- _ASSIGNMENT_
If a line of the records contains the string "gray", copy it out.

BEGIN

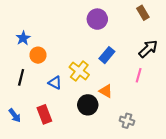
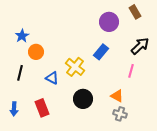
purple circle: (97, 19) -> (109, 22), moved
orange triangle: (106, 91) -> (117, 96), moved
blue arrow: (15, 115) -> (14, 109), turned 40

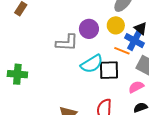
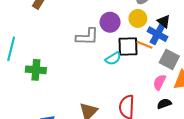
cyan semicircle: (92, 64) -> (113, 59), size x0.7
black square: (109, 70) -> (128, 47), moved
pink semicircle: (136, 87) -> (159, 82), turned -35

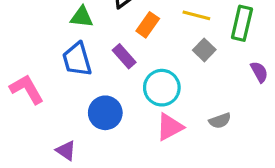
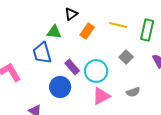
green triangle: (82, 17) -> (54, 32), moved
gray square: (204, 50) -> (126, 57), moved
purple rectangle: (124, 56) -> (72, 67), moved

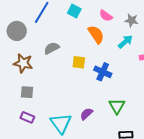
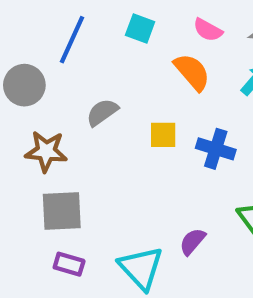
gray square: (27, 92) -> (62, 211), size x1.5

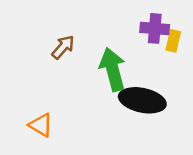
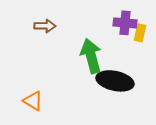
brown arrow: (63, 47) -> (45, 26), moved, turned 50

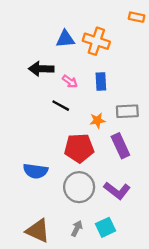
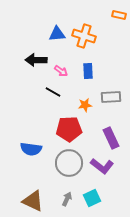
purple rectangle: (120, 146) -> (111, 138), moved

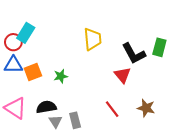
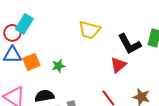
yellow trapezoid: (93, 39) -> (89, 30), turned 110
red triangle: (122, 75) -> (118, 65), turned 30

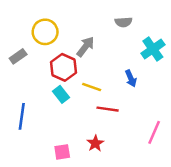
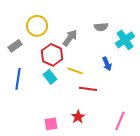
gray semicircle: (123, 22) -> (101, 27), moved
blue line: (22, 116) -> (18, 79), moved
pink line: (154, 132) -> (120, 121), moved

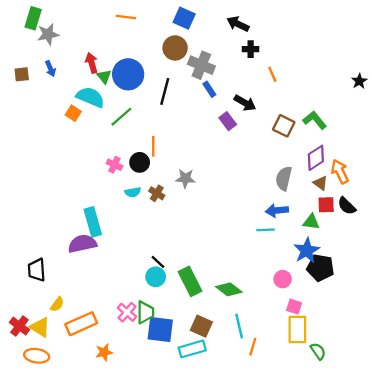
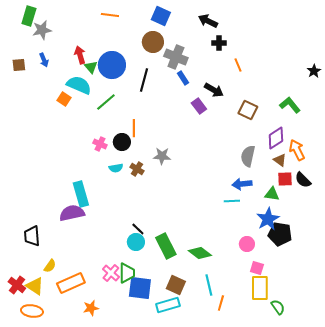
green L-shape: (315, 120) -> (290, 105), moved

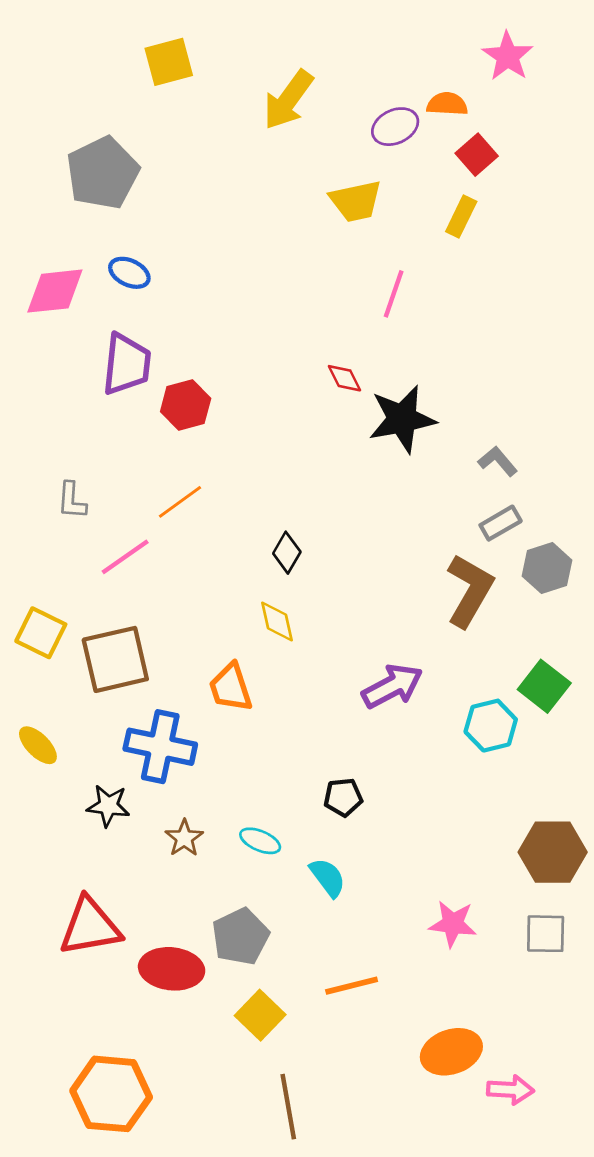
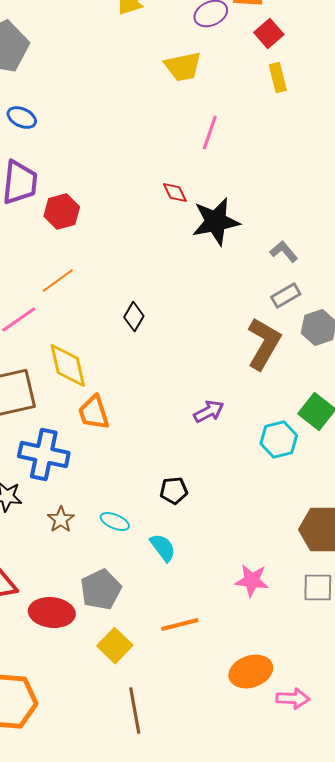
yellow rectangle: (461, 217) -> (278, 78), moved, turned -40
yellow diamond: (277, 621) -> (68, 366), moved, size x1.5
purple arrow: (392, 686) -> (209, 412), size x0.7

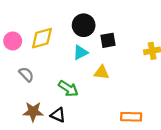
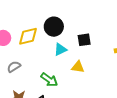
black circle: (84, 25) -> (54, 27), moved
gray semicircle: (26, 74) -> (14, 67), turned -80

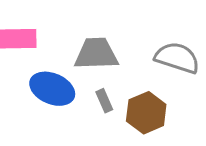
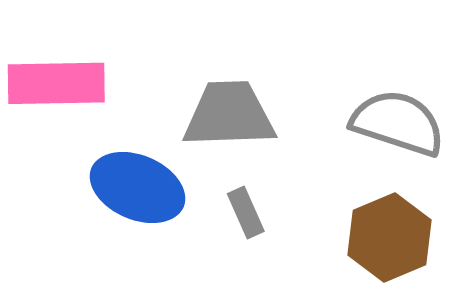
brown hexagon: (146, 113) -> (390, 237), moved

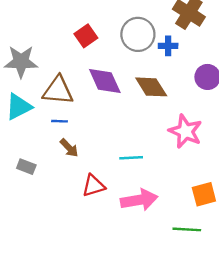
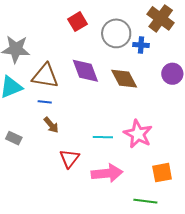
red square: (86, 36) -> (77, 22), moved
pink star: (185, 131) -> (138, 134), moved
red triangle: (94, 186) -> (69, 158), turned -40

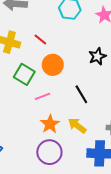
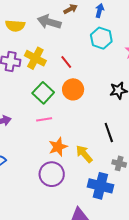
black line: (81, 94) -> (109, 132), moved
pink line: (42, 96) -> (44, 119), moved

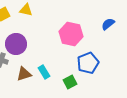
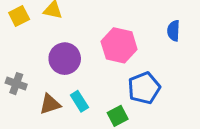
blue semicircle: (108, 24) -> (173, 31), turned -48
purple circle: (16, 44) -> (65, 59), moved

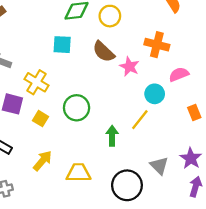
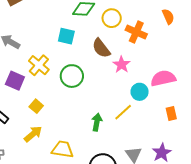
orange cross: (157, 45) -> (136, 32), moved
pink semicircle: (179, 74) -> (163, 78), size x1.4
green circle: (77, 108) -> (72, 76), moved
yellow square: (41, 119) -> (36, 106), moved

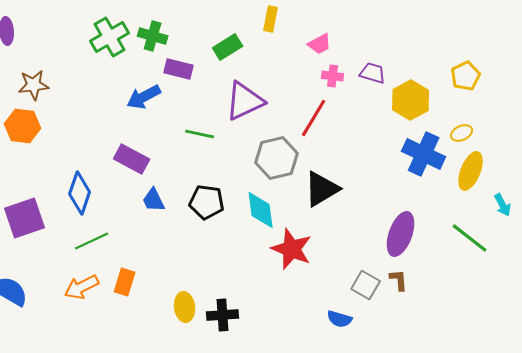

END

- _ANSWER AREA_
gray square: (204, 50) -> (126, 57), moved
gray square: (27, 92) -> (62, 211), size x1.5
gray semicircle: (123, 22) -> (101, 27), moved
gray semicircle: (26, 74) -> (14, 67), turned -80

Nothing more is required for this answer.